Aim of the task ▸ The copy you produce must hold every record exactly, and none of the images.

Segment Open

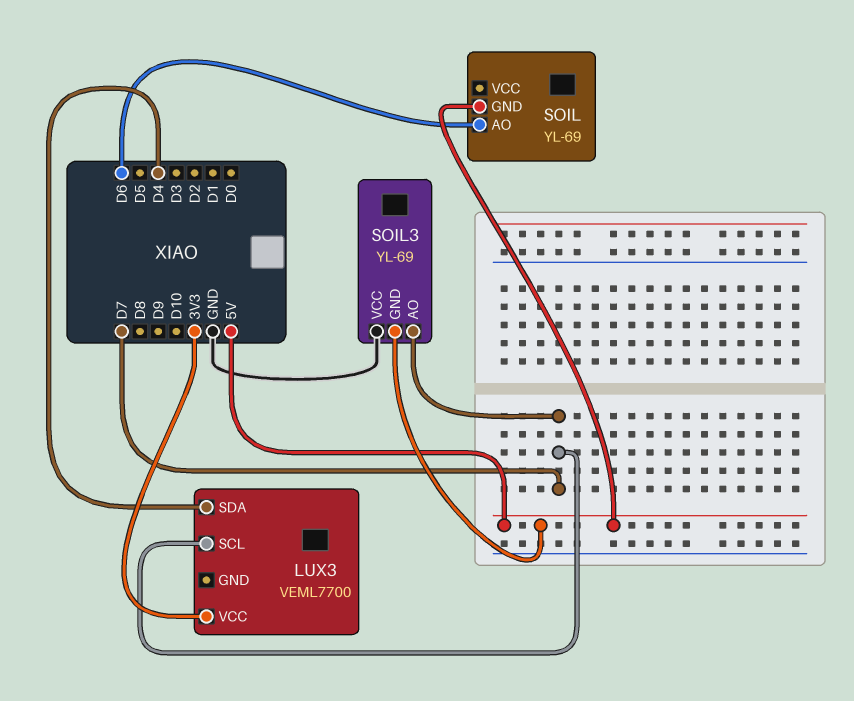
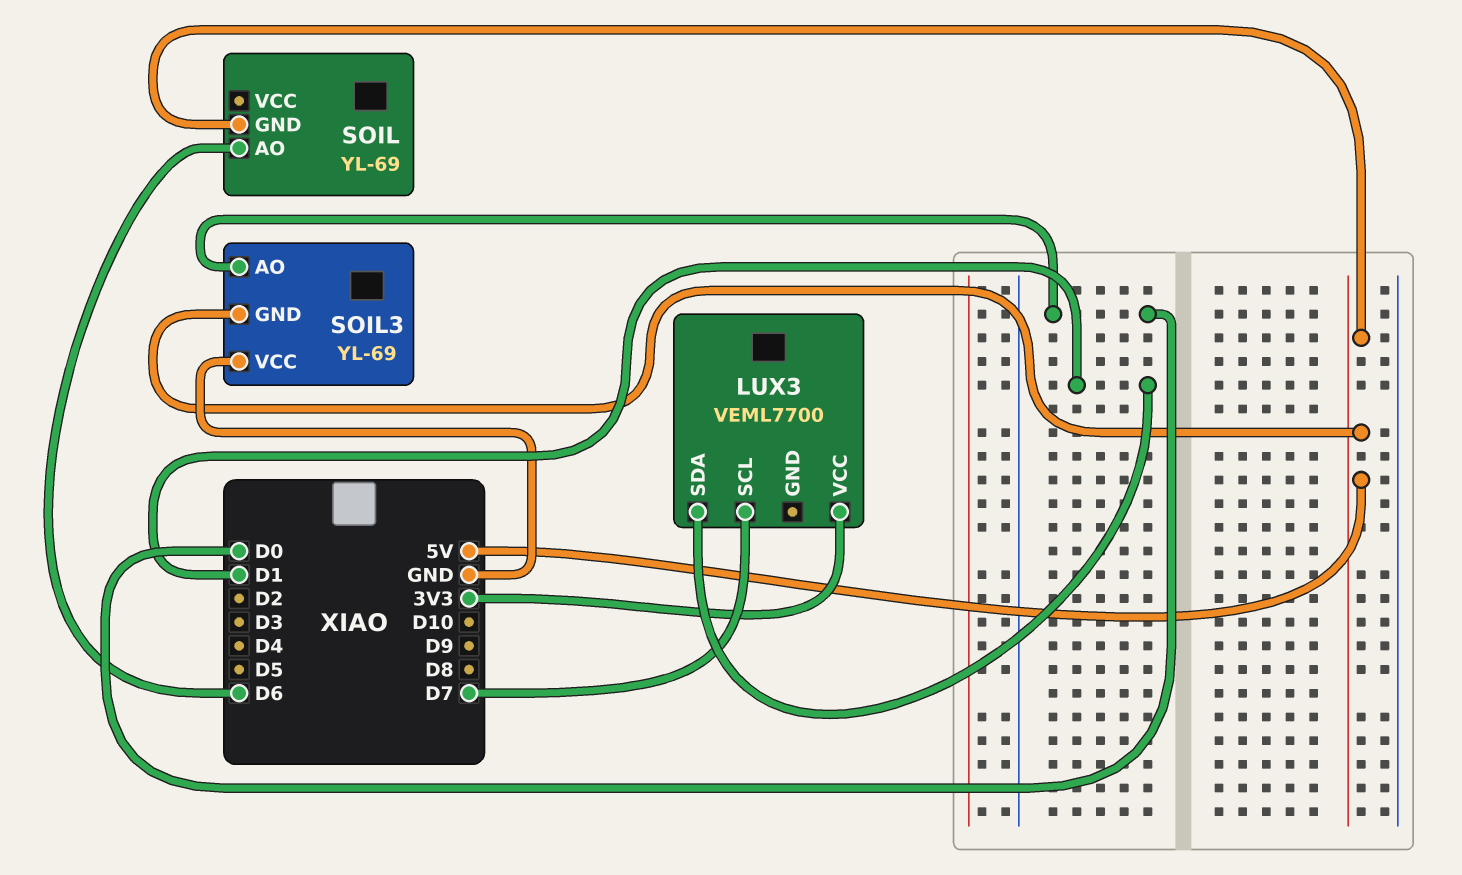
LUX3 pin SDA: D4 -> D1
SOIL3 pin AO: D7 -> D0

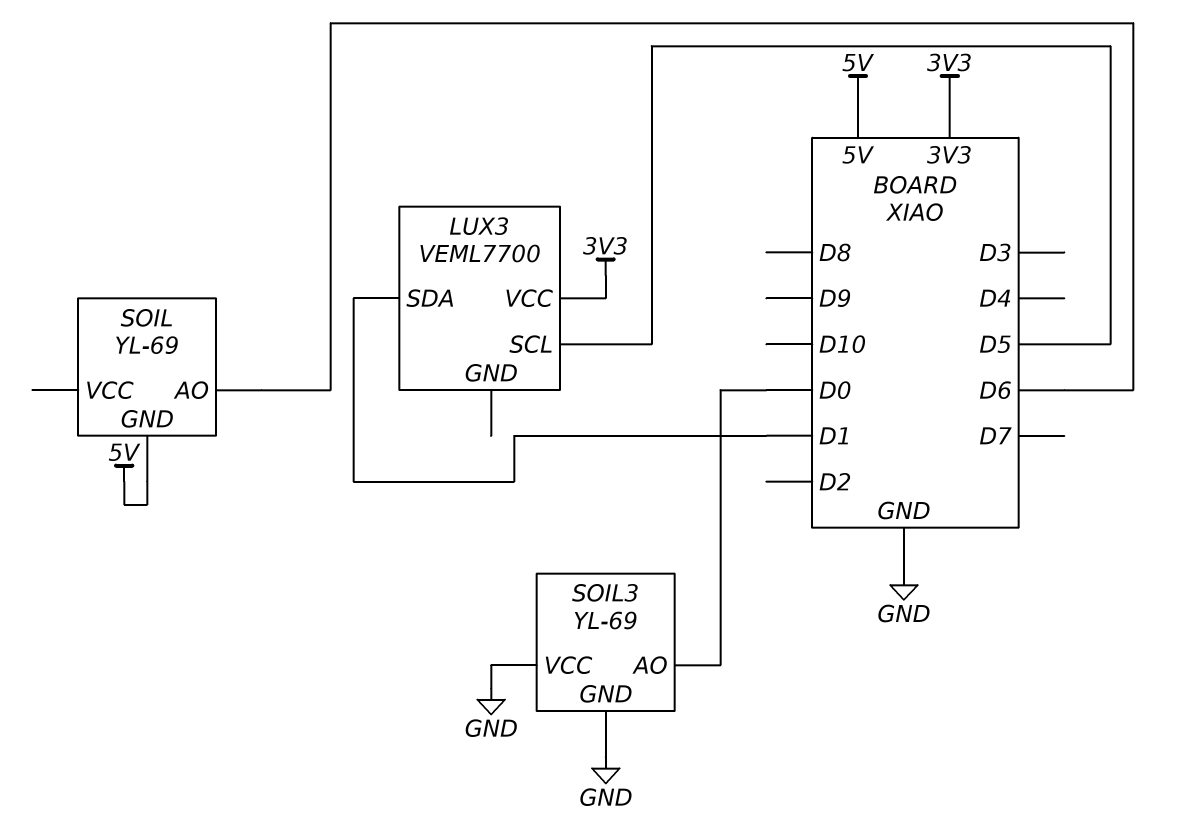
LUX3 pin SCL: D7 -> D5
SOIL3 pin GND: 5V -> GND

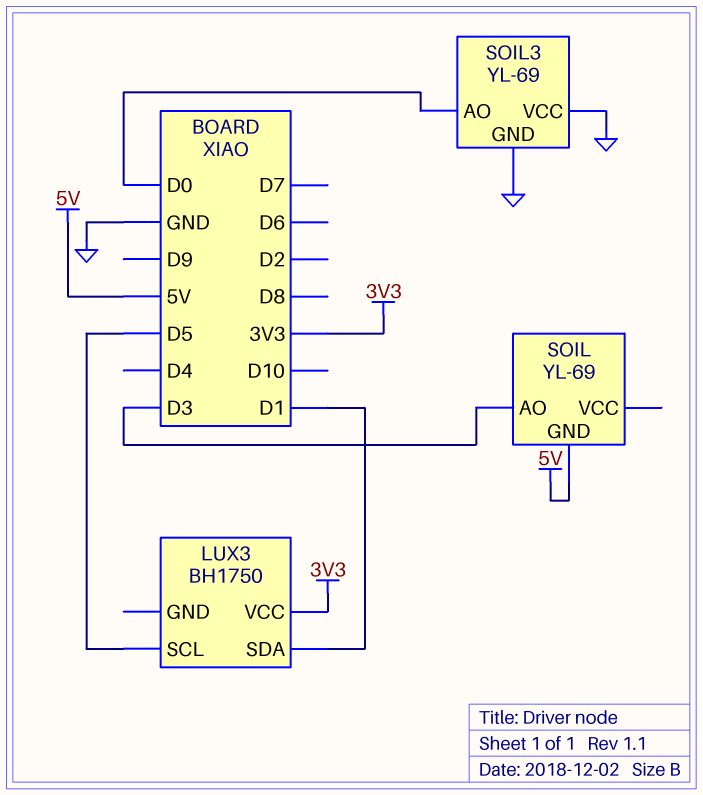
LUX3: VEML7700 -> BH1750
SOIL pin AO: D6 -> D3

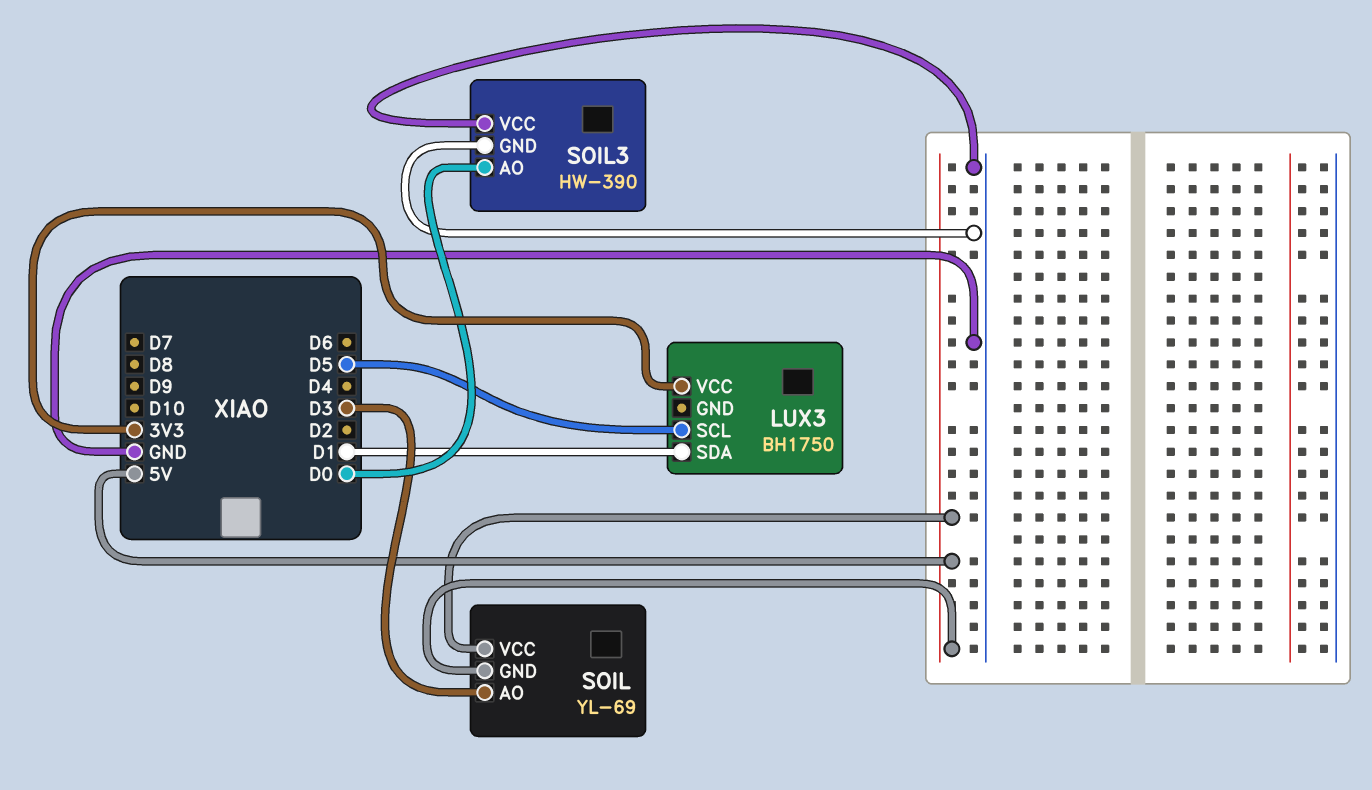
SOIL pin VCC: none -> 5V
SOIL3: YL-69 -> HW-390

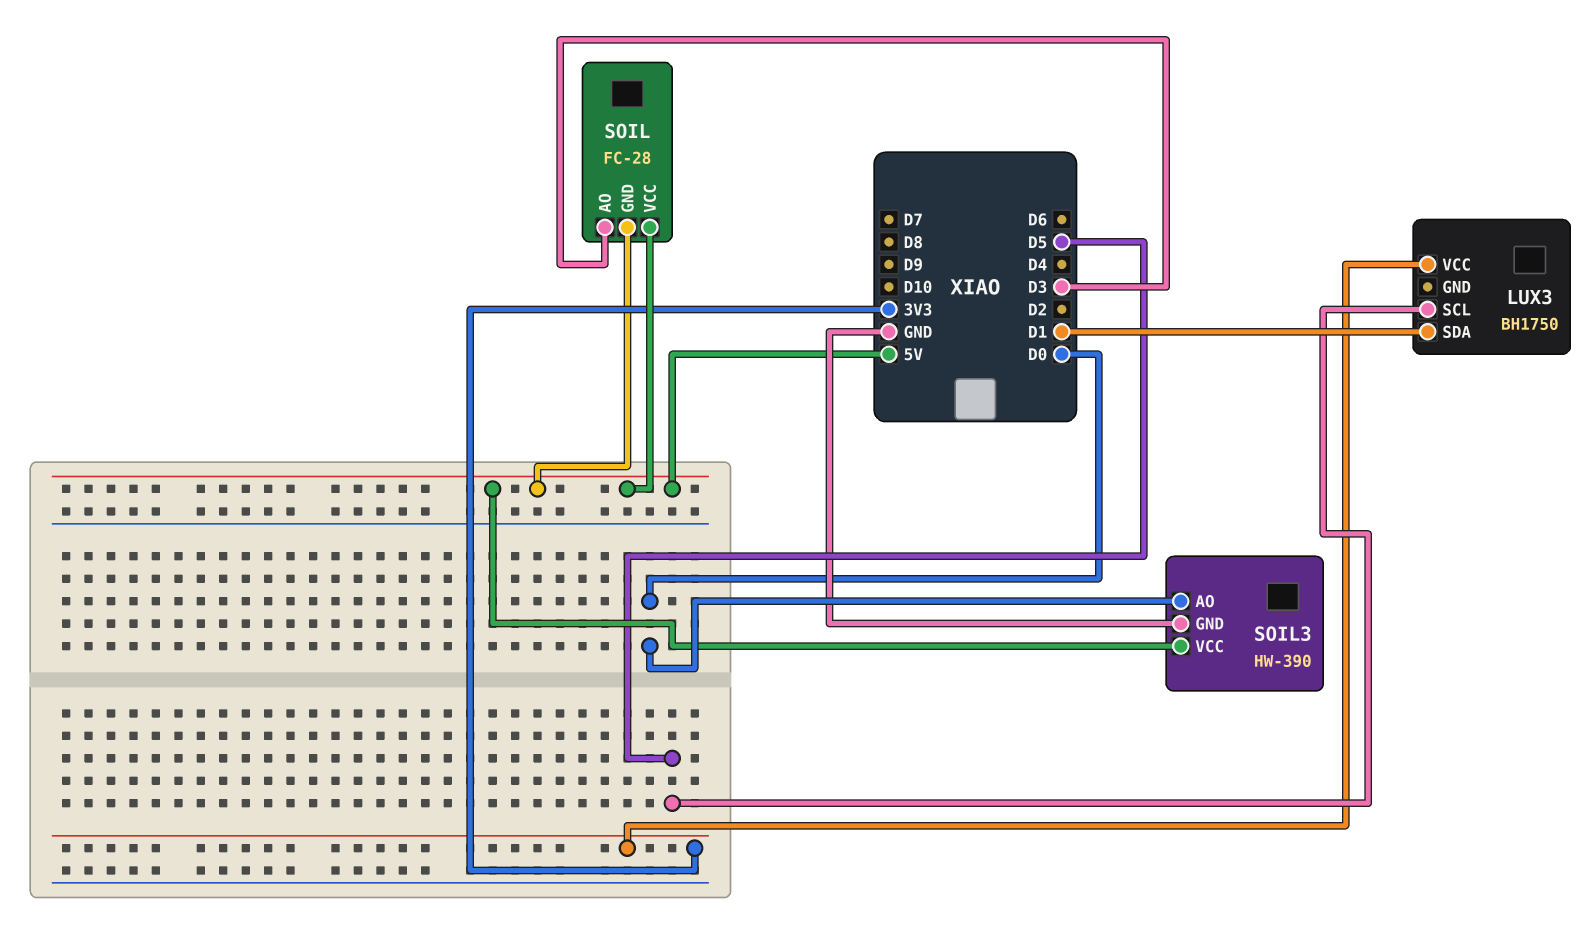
SOIL: YL-69 -> FC-28
SOIL3 pin VCC: GND -> 5V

Segment Closed

Written response ▸
LUX3 pin SDA: D4 -> D1
SOIL3 pin AO: D7 -> D0

LUX3 pin SCL: D7 -> D5
SOIL3 pin GND: 5V -> GND

LUX3: VEML7700 -> BH1750
SOIL pin AO: D6 -> D3

SOIL pin VCC: none -> 5V
SOIL3: YL-69 -> HW-390

SOIL: YL-69 -> FC-28
SOIL3 pin VCC: GND -> 5V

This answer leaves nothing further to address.